— Start of Entries supplied —

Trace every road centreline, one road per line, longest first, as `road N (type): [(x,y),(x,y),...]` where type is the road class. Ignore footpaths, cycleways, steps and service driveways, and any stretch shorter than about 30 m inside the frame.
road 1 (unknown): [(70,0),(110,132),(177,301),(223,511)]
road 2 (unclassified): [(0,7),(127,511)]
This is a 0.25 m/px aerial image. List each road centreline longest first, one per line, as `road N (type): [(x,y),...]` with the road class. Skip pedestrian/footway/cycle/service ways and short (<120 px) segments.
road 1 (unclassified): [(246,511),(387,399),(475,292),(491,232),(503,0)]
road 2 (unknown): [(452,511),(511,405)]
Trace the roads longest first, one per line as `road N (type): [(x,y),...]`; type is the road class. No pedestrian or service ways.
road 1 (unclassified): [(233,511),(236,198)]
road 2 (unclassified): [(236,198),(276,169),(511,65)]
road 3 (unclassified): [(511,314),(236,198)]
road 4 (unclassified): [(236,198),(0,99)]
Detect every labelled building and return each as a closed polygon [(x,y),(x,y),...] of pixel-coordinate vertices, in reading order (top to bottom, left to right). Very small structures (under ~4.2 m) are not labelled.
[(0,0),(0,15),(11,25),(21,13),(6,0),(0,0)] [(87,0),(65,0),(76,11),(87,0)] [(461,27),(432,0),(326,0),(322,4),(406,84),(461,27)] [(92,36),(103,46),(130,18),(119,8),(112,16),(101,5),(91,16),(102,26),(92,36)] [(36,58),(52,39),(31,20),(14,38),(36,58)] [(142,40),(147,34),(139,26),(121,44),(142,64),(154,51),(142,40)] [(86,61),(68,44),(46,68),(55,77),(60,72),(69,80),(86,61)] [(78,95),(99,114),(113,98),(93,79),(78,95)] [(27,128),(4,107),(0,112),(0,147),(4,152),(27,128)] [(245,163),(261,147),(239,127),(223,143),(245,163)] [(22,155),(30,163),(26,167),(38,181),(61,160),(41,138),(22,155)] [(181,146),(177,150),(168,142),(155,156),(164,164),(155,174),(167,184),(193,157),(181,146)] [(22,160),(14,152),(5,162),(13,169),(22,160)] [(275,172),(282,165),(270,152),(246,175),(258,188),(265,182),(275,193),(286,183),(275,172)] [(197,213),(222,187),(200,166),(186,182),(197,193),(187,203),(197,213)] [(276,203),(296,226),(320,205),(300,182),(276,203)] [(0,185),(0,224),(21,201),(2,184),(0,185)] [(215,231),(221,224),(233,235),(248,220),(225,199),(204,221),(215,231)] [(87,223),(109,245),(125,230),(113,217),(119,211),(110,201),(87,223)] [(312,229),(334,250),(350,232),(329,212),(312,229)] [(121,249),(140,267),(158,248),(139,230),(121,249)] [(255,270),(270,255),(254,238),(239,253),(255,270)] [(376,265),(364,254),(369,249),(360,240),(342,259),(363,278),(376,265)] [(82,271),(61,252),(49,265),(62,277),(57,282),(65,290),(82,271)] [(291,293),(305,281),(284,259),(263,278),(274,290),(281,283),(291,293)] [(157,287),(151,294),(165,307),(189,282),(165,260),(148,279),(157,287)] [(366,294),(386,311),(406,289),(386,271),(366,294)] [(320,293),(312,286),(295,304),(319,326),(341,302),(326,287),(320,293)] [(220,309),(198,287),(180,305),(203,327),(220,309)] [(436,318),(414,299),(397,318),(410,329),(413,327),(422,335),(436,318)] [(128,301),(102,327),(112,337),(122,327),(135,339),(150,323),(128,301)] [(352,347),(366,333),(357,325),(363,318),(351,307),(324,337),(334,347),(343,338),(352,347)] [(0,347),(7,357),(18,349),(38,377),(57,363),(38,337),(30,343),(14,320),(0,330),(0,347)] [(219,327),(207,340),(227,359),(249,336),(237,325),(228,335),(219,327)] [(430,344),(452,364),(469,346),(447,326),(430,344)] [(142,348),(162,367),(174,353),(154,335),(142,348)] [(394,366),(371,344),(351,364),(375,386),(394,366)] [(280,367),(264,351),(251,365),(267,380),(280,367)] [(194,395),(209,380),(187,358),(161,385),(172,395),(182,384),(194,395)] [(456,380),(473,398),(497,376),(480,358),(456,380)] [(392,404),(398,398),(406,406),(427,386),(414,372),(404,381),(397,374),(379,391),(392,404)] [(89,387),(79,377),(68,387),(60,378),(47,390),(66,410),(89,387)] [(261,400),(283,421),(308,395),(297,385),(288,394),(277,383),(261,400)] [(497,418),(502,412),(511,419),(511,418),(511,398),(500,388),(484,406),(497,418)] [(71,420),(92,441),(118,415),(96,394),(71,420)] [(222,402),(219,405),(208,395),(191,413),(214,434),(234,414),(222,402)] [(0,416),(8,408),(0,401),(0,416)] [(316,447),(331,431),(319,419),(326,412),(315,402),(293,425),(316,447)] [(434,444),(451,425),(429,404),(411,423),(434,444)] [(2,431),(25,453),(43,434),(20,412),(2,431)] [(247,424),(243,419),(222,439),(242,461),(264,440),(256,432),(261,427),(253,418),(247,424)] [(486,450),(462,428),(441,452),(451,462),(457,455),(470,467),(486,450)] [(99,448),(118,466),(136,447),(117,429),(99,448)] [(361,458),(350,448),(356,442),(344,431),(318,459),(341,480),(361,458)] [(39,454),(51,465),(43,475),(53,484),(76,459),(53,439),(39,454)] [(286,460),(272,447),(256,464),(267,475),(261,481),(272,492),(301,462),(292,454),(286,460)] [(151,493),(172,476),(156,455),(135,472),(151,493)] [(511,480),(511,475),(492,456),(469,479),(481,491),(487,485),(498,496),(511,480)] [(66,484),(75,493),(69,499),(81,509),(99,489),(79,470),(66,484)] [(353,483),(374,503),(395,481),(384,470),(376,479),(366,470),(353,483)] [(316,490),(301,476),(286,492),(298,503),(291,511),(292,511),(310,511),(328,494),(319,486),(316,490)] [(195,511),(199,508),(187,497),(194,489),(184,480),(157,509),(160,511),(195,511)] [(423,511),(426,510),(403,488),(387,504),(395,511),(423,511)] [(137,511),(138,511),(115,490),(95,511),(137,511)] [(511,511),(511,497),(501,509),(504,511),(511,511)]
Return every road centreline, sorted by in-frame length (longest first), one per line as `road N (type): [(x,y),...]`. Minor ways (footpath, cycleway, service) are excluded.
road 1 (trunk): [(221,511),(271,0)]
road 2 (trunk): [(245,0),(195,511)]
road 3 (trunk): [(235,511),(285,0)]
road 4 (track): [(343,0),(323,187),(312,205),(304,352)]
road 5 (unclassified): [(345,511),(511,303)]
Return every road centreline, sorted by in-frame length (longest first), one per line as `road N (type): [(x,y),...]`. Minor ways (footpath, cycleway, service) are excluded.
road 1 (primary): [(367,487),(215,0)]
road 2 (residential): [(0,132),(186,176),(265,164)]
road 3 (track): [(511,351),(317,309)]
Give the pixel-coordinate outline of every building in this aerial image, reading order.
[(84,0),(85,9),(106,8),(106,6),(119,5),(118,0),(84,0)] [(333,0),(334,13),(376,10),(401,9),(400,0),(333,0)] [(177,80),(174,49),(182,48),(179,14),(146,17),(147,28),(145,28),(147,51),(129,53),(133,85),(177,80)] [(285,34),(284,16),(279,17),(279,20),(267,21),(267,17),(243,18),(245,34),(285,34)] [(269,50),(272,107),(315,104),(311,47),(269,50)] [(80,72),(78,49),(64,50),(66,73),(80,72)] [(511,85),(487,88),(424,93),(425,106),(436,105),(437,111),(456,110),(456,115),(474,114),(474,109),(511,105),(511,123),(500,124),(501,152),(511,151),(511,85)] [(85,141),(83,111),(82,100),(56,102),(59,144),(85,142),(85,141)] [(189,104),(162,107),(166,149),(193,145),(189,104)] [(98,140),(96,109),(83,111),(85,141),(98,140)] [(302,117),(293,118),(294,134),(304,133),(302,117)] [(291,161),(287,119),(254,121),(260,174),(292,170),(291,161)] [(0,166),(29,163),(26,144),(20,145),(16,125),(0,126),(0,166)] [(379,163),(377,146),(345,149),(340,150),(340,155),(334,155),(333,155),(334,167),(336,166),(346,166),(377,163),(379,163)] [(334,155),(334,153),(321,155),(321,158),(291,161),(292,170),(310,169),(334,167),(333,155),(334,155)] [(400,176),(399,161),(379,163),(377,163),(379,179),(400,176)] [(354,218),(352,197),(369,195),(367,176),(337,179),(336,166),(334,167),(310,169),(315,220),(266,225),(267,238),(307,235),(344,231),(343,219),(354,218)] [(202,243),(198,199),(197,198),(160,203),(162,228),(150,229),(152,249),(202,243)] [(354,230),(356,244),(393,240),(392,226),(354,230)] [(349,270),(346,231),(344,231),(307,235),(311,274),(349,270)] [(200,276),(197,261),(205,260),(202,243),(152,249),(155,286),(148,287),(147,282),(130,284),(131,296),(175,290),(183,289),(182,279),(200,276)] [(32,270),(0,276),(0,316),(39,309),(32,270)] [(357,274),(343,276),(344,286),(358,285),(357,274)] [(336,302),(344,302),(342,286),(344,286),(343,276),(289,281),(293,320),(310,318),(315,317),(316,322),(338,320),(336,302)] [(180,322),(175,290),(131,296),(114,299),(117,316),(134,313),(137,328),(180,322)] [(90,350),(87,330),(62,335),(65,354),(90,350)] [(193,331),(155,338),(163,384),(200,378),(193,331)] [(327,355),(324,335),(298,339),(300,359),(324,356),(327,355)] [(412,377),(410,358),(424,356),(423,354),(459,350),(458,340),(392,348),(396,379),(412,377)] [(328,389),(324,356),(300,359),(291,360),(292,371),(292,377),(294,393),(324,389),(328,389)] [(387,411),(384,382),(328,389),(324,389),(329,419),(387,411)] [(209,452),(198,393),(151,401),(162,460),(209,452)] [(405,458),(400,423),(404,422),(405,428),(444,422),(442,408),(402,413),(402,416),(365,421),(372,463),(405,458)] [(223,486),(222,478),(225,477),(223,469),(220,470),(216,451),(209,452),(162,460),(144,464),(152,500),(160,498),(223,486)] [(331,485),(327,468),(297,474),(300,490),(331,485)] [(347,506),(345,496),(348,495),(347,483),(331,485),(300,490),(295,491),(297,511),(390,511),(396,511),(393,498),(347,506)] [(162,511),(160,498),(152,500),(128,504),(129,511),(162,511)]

— End of Entries supplied —

» Exercise directions
Reproduce the items verbatim, from the very first line through the line containing "Detect every labelled", with that line included.

» Reply to the task
Trace every road centreline, one road per line, longest first, as `road N (type): [(x,y),(x,y),...]` where type is the road class. Ignore footpaths, cycleways, steps and service driveways, and any stretch shorter than about 30 m inside the frame.
road 1 (unknown): [(70,0),(110,132),(177,301),(223,511)]
road 2 (unclassified): [(0,7),(127,511)]
This is a 0.25 m/px aerial image. List each road centreline longest first, one per line, as `road N (type): [(x,y),...]` with the road class. Skip pedestrian/footway/cycle/service ways and short (<120 px) segments.
road 1 (unclassified): [(246,511),(387,399),(475,292),(491,232),(503,0)]
road 2 (unknown): [(452,511),(511,405)]
Trace the roads longest first, one per line as `road N (type): [(x,y),...]`; type is the road class. No pedestrian or service ways.
road 1 (unclassified): [(233,511),(236,198)]
road 2 (unclassified): [(236,198),(276,169),(511,65)]
road 3 (unclassified): [(511,314),(236,198)]
road 4 (unclassified): [(236,198),(0,99)]
Detect every labelled building and return each as a closed polygon [(x,y),(x,y),...] of pixel-coordinate vertices, in reading order (top to bottom, left to right). Very small structures (under ~4.2 m) are not labelled.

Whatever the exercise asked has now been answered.